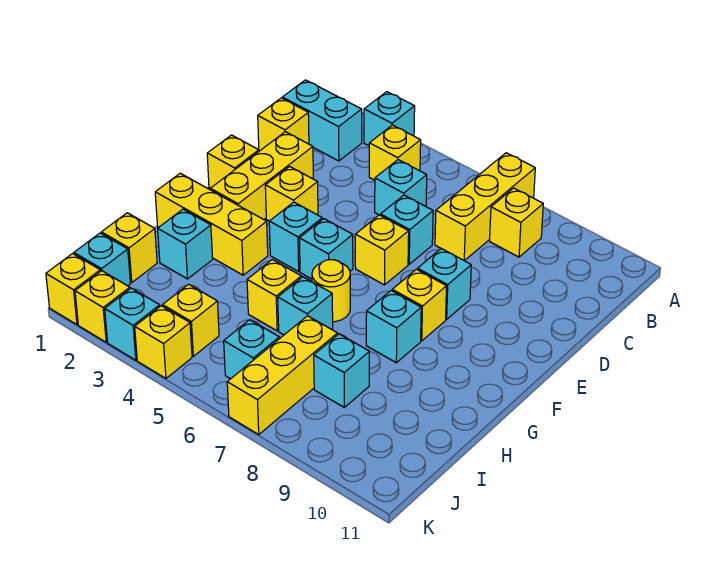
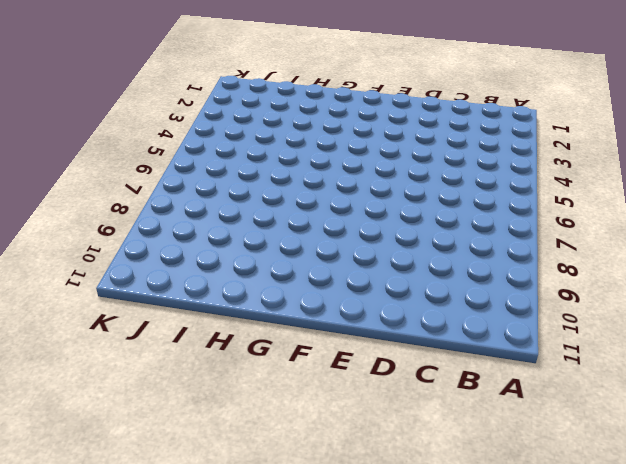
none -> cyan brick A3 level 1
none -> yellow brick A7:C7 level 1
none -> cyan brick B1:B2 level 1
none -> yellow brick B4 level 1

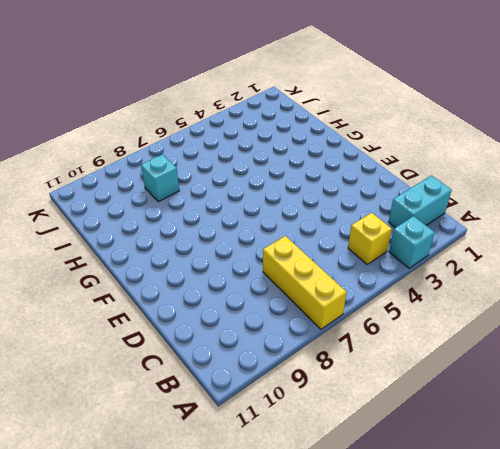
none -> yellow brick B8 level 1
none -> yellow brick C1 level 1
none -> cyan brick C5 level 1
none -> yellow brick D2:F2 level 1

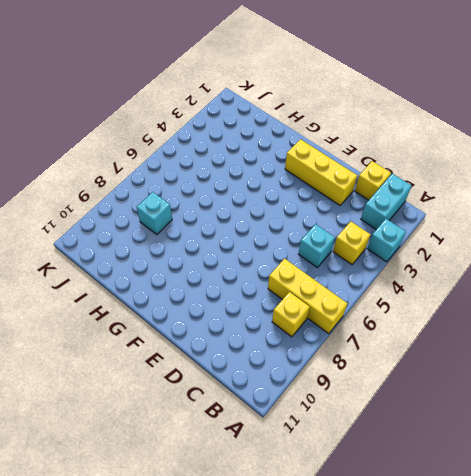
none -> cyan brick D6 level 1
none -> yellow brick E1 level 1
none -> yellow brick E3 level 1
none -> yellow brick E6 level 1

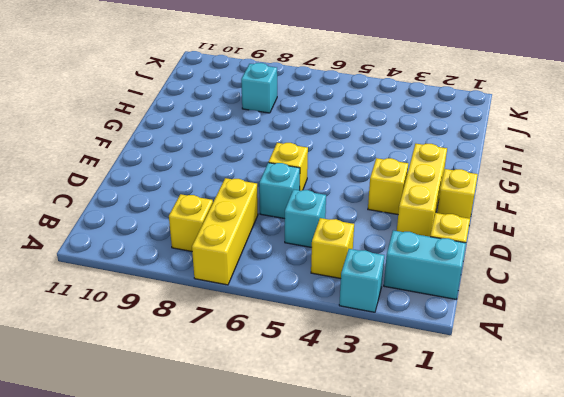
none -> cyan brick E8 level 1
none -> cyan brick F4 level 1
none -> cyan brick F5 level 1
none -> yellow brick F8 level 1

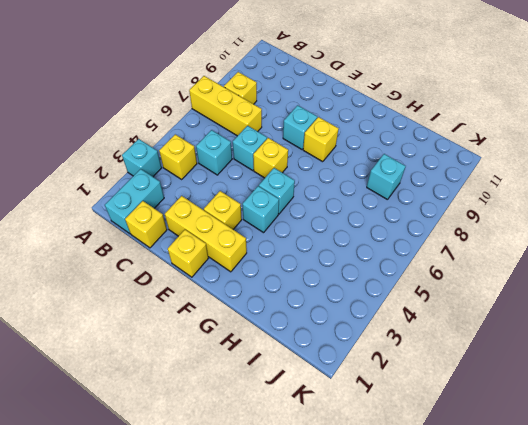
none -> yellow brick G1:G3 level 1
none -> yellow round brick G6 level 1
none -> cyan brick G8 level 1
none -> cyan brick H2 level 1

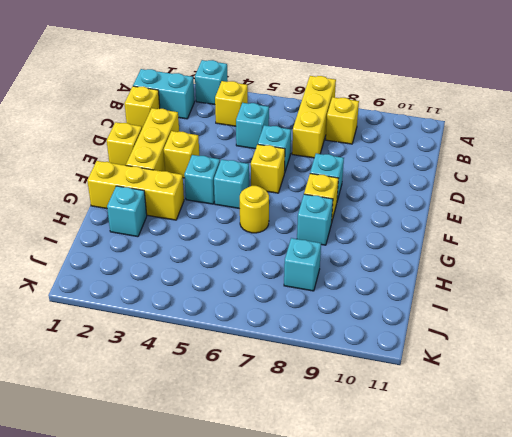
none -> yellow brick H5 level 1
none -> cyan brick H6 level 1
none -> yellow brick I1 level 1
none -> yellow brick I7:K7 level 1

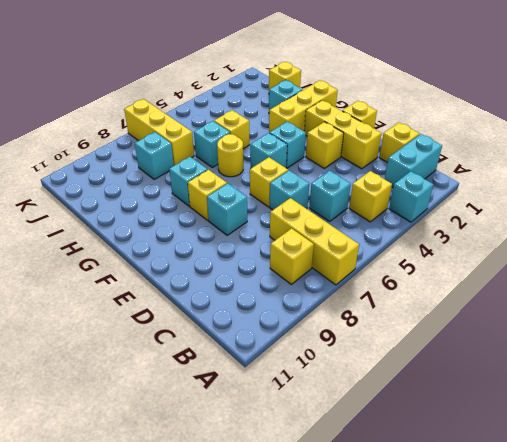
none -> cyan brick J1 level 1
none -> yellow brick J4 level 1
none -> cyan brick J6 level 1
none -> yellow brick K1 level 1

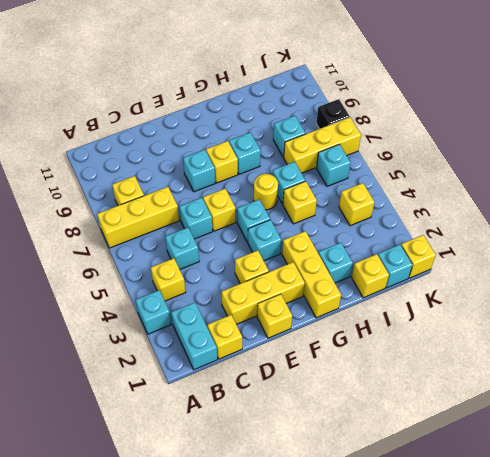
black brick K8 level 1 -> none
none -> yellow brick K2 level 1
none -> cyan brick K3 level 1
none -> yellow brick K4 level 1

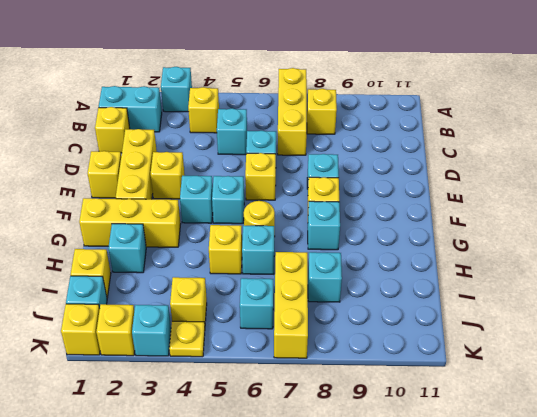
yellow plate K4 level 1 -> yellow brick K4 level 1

────────────────────────────────────────

### Action item
In the data above, the line containing "none -> cyan brick G8 level 1" and all lines after it are to be reproduced exactly, leaving out the pictures.

### Output below
none -> cyan brick G8 level 1
none -> cyan brick H2 level 1

none -> yellow brick H5 level 1
none -> cyan brick H6 level 1
none -> yellow brick I1 level 1
none -> yellow brick I7:K7 level 1

none -> cyan brick J1 level 1
none -> yellow brick J4 level 1
none -> cyan brick J6 level 1
none -> yellow brick K1 level 1

black brick K8 level 1 -> none
none -> yellow brick K2 level 1
none -> cyan brick K3 level 1
none -> yellow brick K4 level 1

yellow plate K4 level 1 -> yellow brick K4 level 1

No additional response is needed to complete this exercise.